- **PROBLEM TO SOLVE**
Could you transcribe each record below exactly as written, setting the pictures aside?

**** INPUT DATA ****

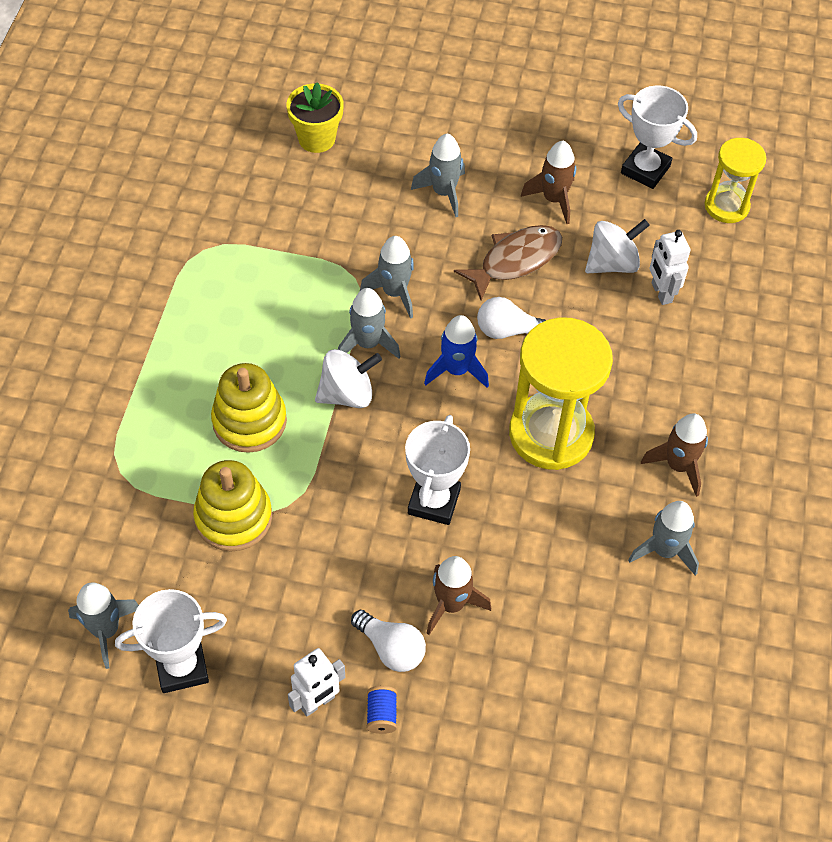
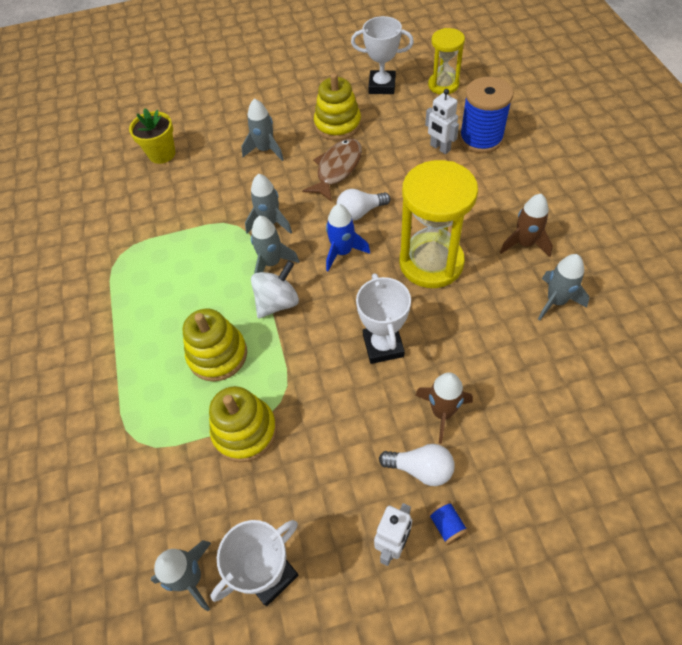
camera: 20 degrees left, 0 degrees up
(553, 199) = (337, 124): brown rocket -> yellow stacking toy
(612, 263) = (398, 144): white spinning top -> none
(722, 305) = (481, 138): none -> blue spool

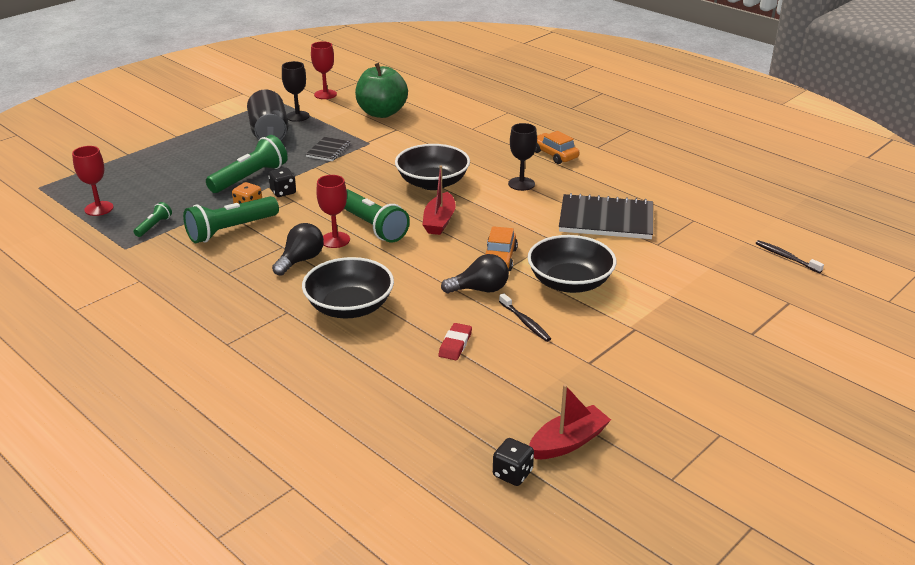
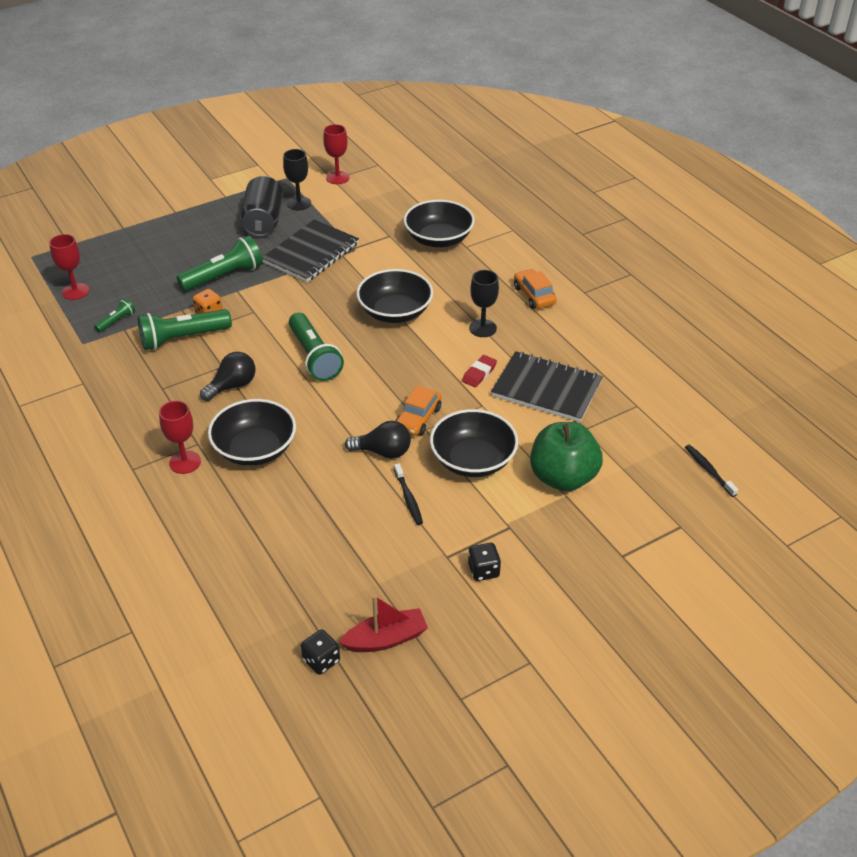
camera: 15 degrees right, 10 degrees up
(283, 192) = (248, 300): black dice -> black dice (483, 571)
(328, 150) = (311, 253): black notebook -> black notebook, size x1.94
(335, 240) = (273, 367): red goblet -> red goblet (185, 462)
(382, 113) = (383, 211): green apple -> green apple (563, 478)
(439, 221) = (380, 362): red boat -> none
(444, 126) = (438, 239): none -> black bowl
(455, 344) = (332, 511): red eraser -> red eraser (479, 373)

****

- **SOLUTION TO THIS TASK**
camera: 20 degrees left, 0 degrees up
(553, 199) = (337, 124): brown rocket -> yellow stacking toy
(612, 263) = (398, 144): white spinning top -> none
(722, 305) = (481, 138): none -> blue spool

camera: 15 degrees right, 10 degrees up
(283, 192) = (248, 300): black dice -> black dice (483, 571)
(328, 150) = (311, 253): black notebook -> black notebook, size x1.94
(335, 240) = (273, 367): red goblet -> red goblet (185, 462)
(382, 113) = (383, 211): green apple -> green apple (563, 478)
(439, 221) = (380, 362): red boat -> none
(444, 126) = (438, 239): none -> black bowl
(455, 344) = (332, 511): red eraser -> red eraser (479, 373)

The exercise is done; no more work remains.